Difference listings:
+ + + + +
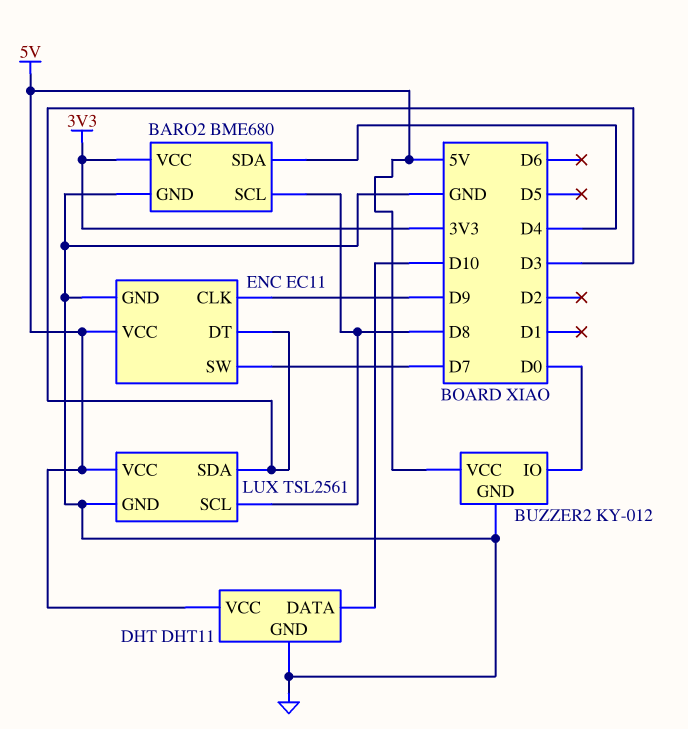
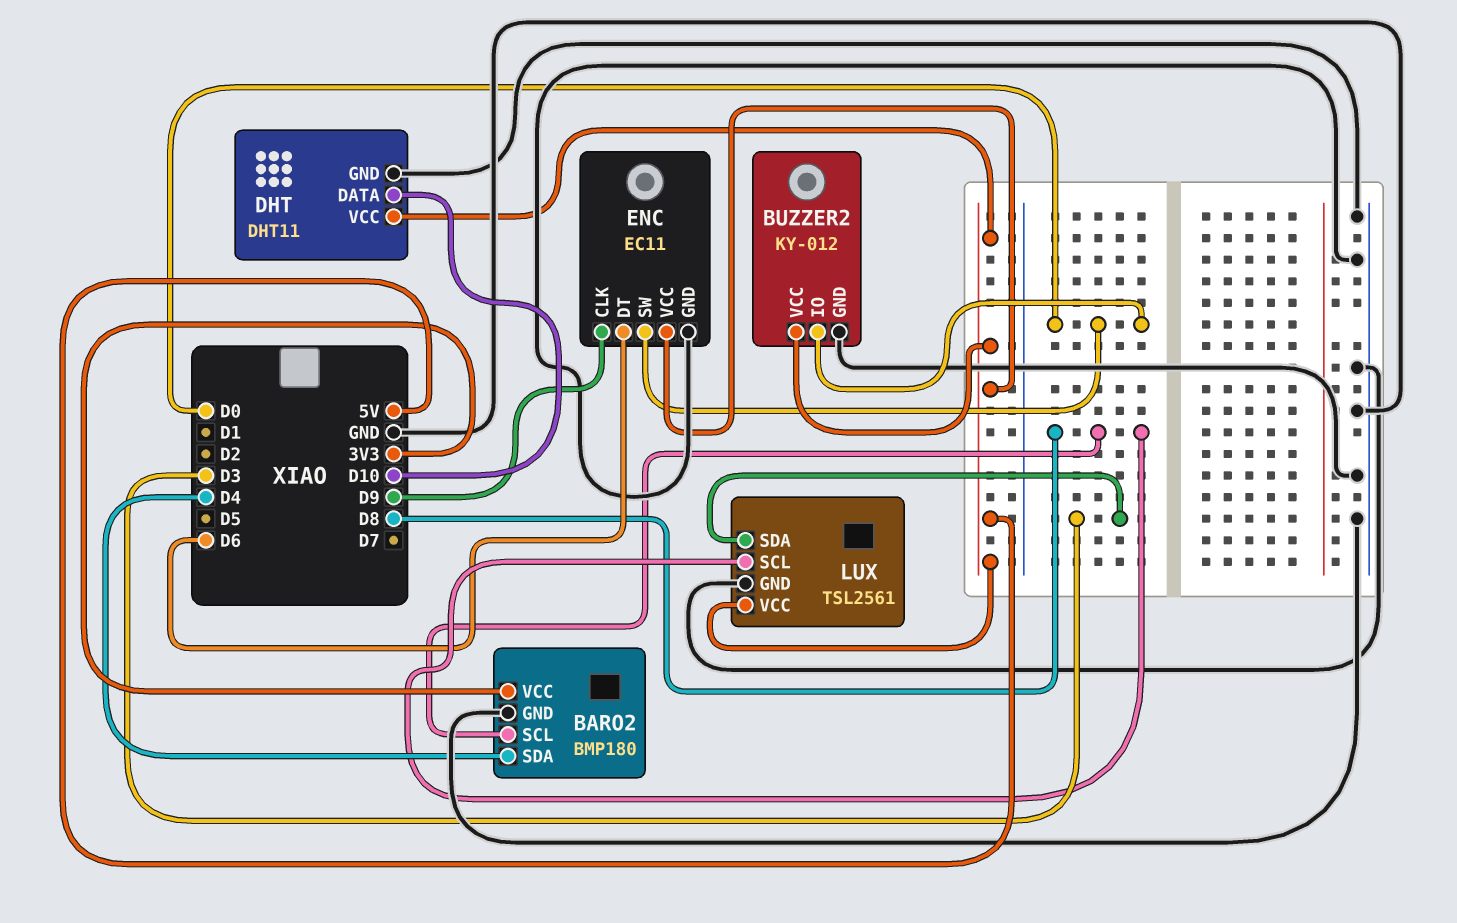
BARO2: BME680 -> BMP180
ENC pin DT: D3 -> D6
ENC pin SW: D7 -> D0

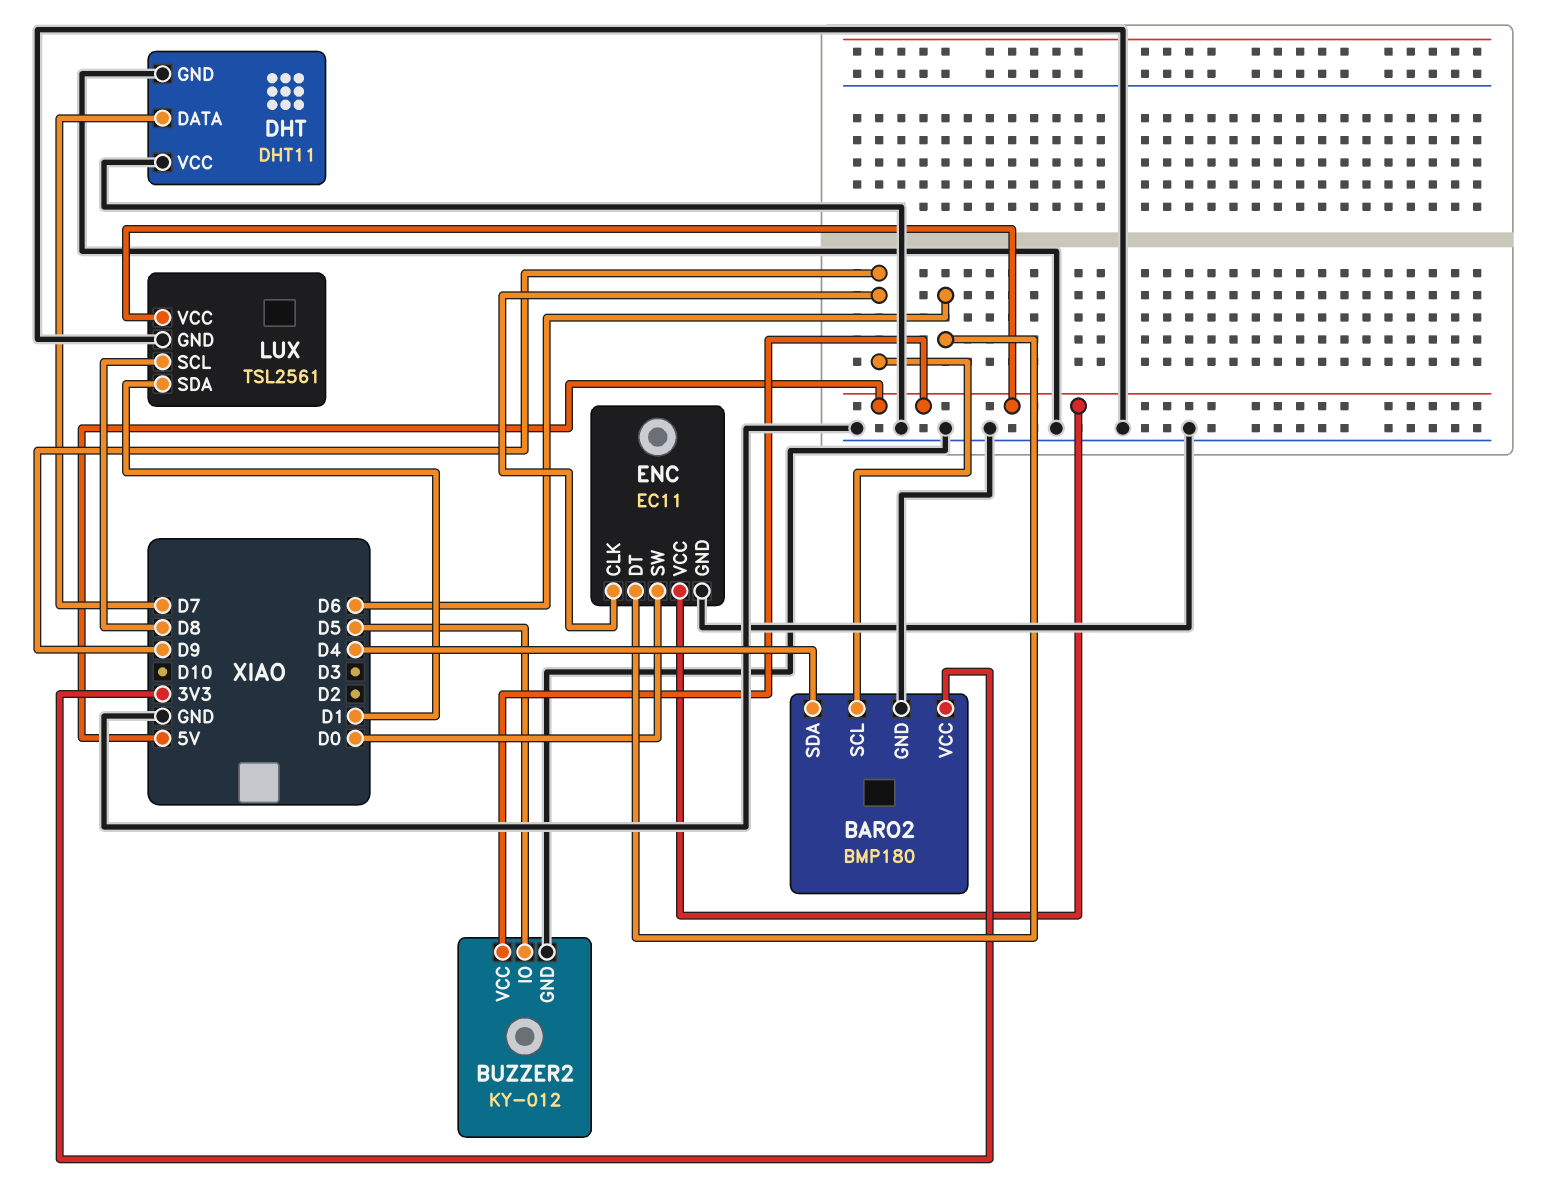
BARO2 pin SCL: D8 -> D9
BUZZER2 pin IO: D0 -> D5
DHT pin DATA: D10 -> D7
DHT pin VCC: 5V -> GND
LUX pin SDA: D3 -> D1

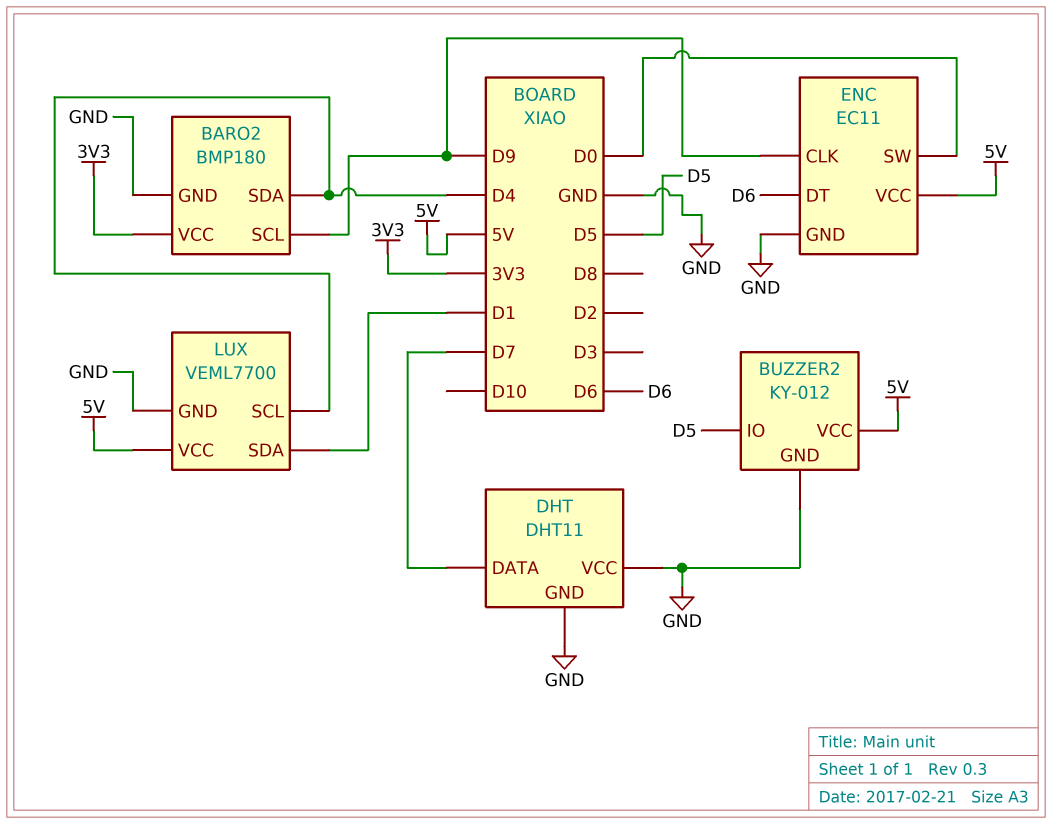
LUX: TSL2561 -> VEML7700
LUX pin SCL: D8 -> D4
+ + + + +
### Work instruction
In the copy, leave out the pictures and restate the records exactly.

### Exercise output
BARO2: BME680 -> BMP180
ENC pin DT: D3 -> D6
ENC pin SW: D7 -> D0

BARO2 pin SCL: D8 -> D9
BUZZER2 pin IO: D0 -> D5
DHT pin DATA: D10 -> D7
DHT pin VCC: 5V -> GND
LUX pin SDA: D3 -> D1

LUX: TSL2561 -> VEML7700
LUX pin SCL: D8 -> D4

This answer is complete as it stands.